Segment Start: SOURCE INFORMATION
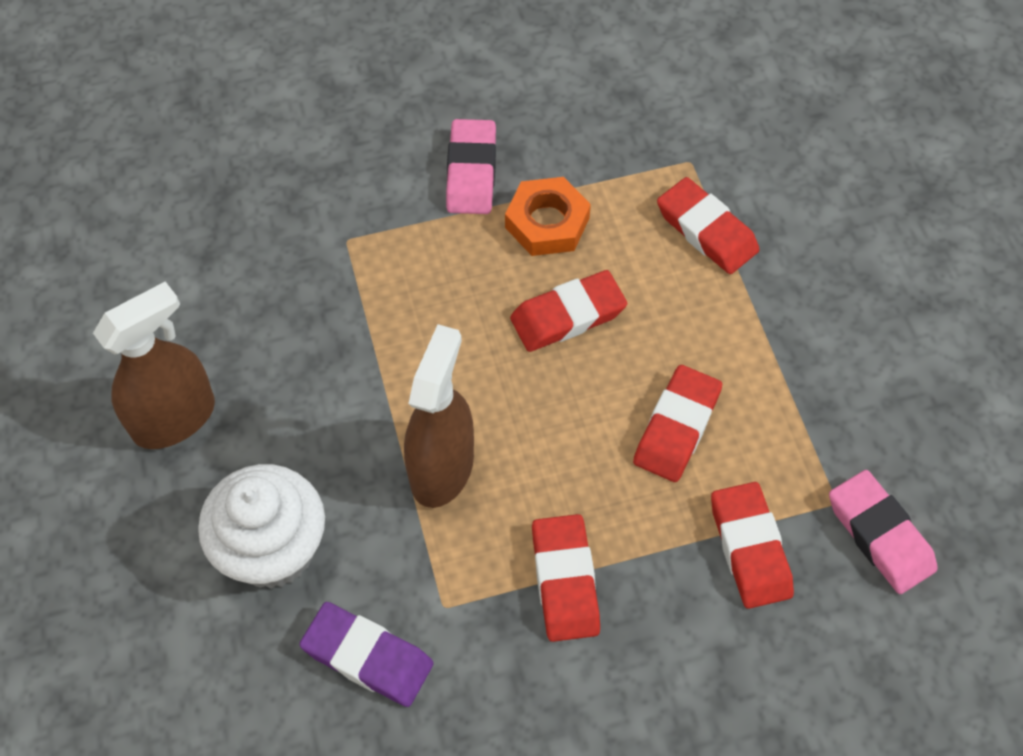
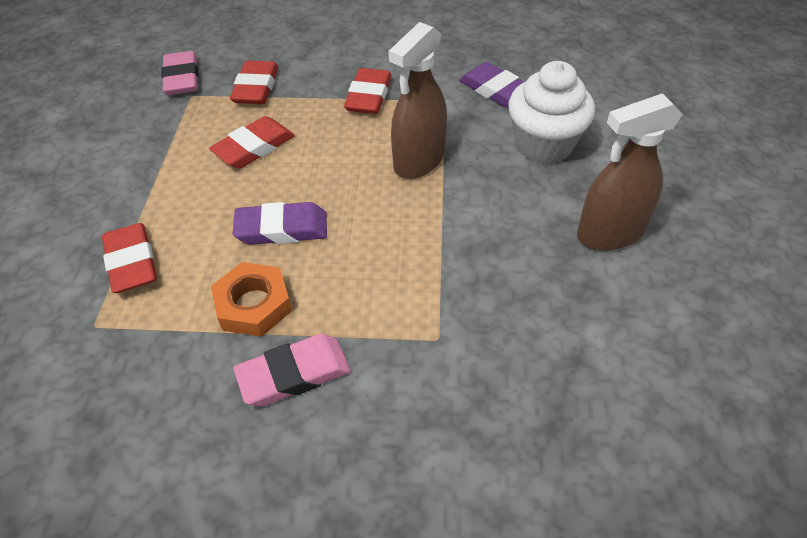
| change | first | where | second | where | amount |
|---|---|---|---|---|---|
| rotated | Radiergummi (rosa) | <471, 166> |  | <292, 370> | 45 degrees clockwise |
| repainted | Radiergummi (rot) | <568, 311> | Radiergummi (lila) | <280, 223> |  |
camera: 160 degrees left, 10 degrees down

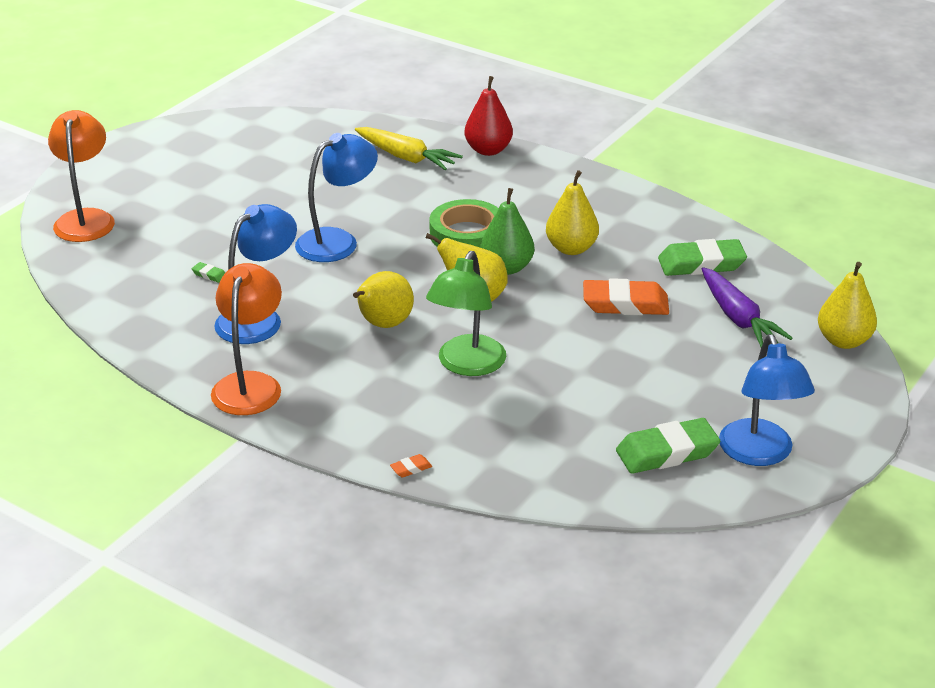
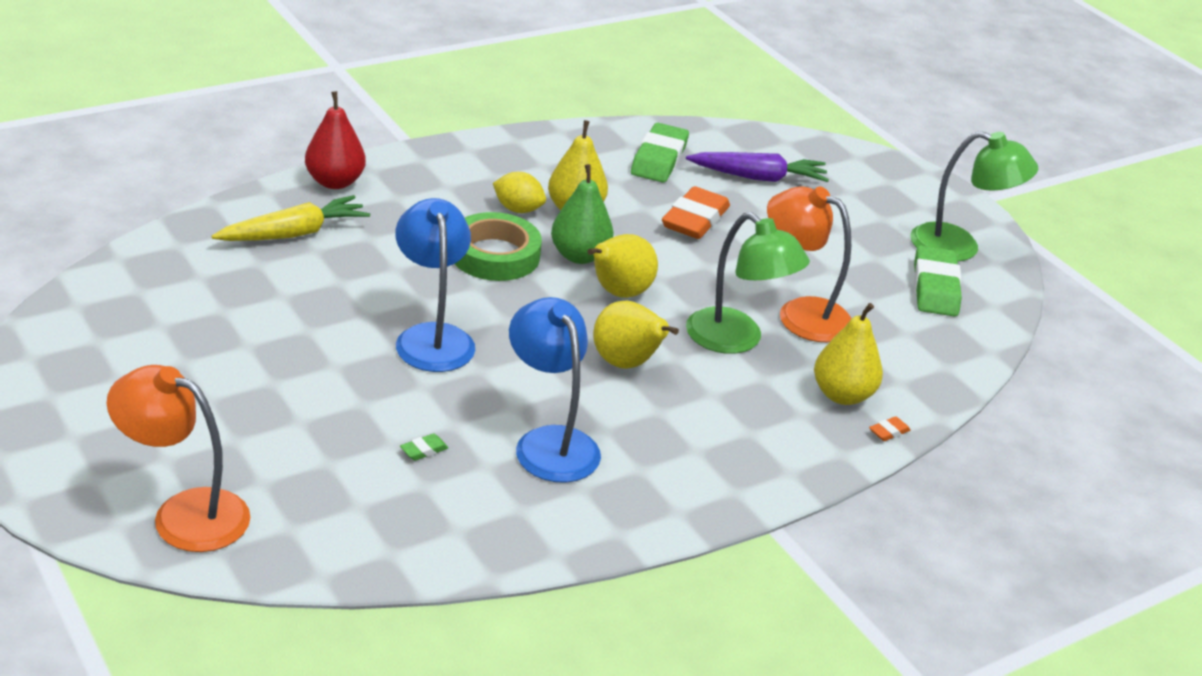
| change | first | where | second | where | amount |
|---|---|---|---|---|---|
| shifted | Birne (gelb) | <847, 305> |  | <848, 354> |  |
| shifted | Lampe (orange) | <246, 339> |  | <809, 264> |  |
| repainted | Lampe (blau) | <767, 400> | Lampe (grün) | <974, 196> |  |
| rotated | Radiergummi (orange) | <411, 466> |  | <890, 428> | 60 degrees clockwise |
| new |  |  | Zitrone (gelb) | <519, 192> |  |
camera: 70 degrees left, 0 degrees up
Segment End: SOURCE INFORMATION
**WORK TO BE COMPLETED**
In the copy, include no pictures; otherwise transcribe the entries exactly.

**ANSWER SPACE**
| change | first | where | second | where | amount |
|---|---|---|---|---|---|
| rotated | Radiergummi (rosa) | <471, 166> |  | <292, 370> | 45 degrees clockwise |
| repainted | Radiergummi (rot) | <568, 311> | Radiergummi (lila) | <280, 223> |  |
camera: 160 degrees left, 10 degrees down

| change | first | where | second | where | amount |
|---|---|---|---|---|---|
| shifted | Birne (gelb) | <847, 305> |  | <848, 354> |  |
| shifted | Lampe (orange) | <246, 339> |  | <809, 264> |  |
| repainted | Lampe (blau) | <767, 400> | Lampe (grün) | <974, 196> |  |
| rotated | Radiergummi (orange) | <411, 466> |  | <890, 428> | 60 degrees clockwise |
| new |  |  | Zitrone (gelb) | <519, 192> |  |
camera: 70 degrees left, 0 degrees up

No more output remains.